_THE PROBLEM_
Rewrite the material below, putting "middle" wherever "center" appears and changing nothing else.

_DATA FOR THIS EXERCISE_
Begin

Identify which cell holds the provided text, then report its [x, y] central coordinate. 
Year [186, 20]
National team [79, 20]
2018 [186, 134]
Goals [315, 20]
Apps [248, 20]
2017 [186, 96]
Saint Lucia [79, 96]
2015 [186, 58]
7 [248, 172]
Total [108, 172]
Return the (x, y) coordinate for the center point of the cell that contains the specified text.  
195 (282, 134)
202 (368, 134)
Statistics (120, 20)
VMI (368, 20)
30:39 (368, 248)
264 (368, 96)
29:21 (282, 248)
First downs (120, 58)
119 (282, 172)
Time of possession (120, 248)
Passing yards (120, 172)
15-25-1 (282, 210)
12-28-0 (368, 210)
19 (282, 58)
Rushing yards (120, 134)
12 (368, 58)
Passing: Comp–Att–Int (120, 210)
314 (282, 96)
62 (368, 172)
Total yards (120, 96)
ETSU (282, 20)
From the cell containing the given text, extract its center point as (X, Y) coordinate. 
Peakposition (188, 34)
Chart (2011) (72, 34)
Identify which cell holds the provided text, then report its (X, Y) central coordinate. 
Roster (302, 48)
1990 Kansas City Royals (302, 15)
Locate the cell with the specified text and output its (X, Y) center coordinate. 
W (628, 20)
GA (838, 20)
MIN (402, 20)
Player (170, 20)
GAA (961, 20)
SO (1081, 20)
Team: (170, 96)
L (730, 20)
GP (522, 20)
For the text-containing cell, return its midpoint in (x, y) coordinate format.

End

_TASK OUTPUT_
Identify which cell holds the provided text, then report its [x, y] central coordinate. 
Year [186, 20]
National team [79, 20]
2018 [186, 134]
Goals [315, 20]
Apps [248, 20]
2017 [186, 96]
Saint Lucia [79, 96]
2015 [186, 58]
7 [248, 172]
Total [108, 172]
Return the (x, y) coordinate for the middle point of the cell that contains the specified text.  
195 (282, 134)
202 (368, 134)
Statistics (120, 20)
VMI (368, 20)
30:39 (368, 248)
264 (368, 96)
29:21 (282, 248)
First downs (120, 58)
119 (282, 172)
Time of possession (120, 248)
Passing yards (120, 172)
15-25-1 (282, 210)
12-28-0 (368, 210)
19 (282, 58)
Rushing yards (120, 134)
12 (368, 58)
Passing: Comp–Att–Int (120, 210)
314 (282, 96)
62 (368, 172)
Total yards (120, 96)
ETSU (282, 20)
From the cell containing the given text, extract its middle point as (X, Y) coordinate. 
Peakposition (188, 34)
Chart (2011) (72, 34)
Identify which cell holds the provided text, then report its (X, Y) central coordinate. 
Roster (302, 48)
1990 Kansas City Royals (302, 15)
Locate the cell with the specified text and output its (X, Y) middle coordinate. 
W (628, 20)
GA (838, 20)
MIN (402, 20)
Player (170, 20)
GAA (961, 20)
SO (1081, 20)
Team: (170, 96)
L (730, 20)
GP (522, 20)
For the text-containing cell, return its midpoint in (x, y) coordinate format.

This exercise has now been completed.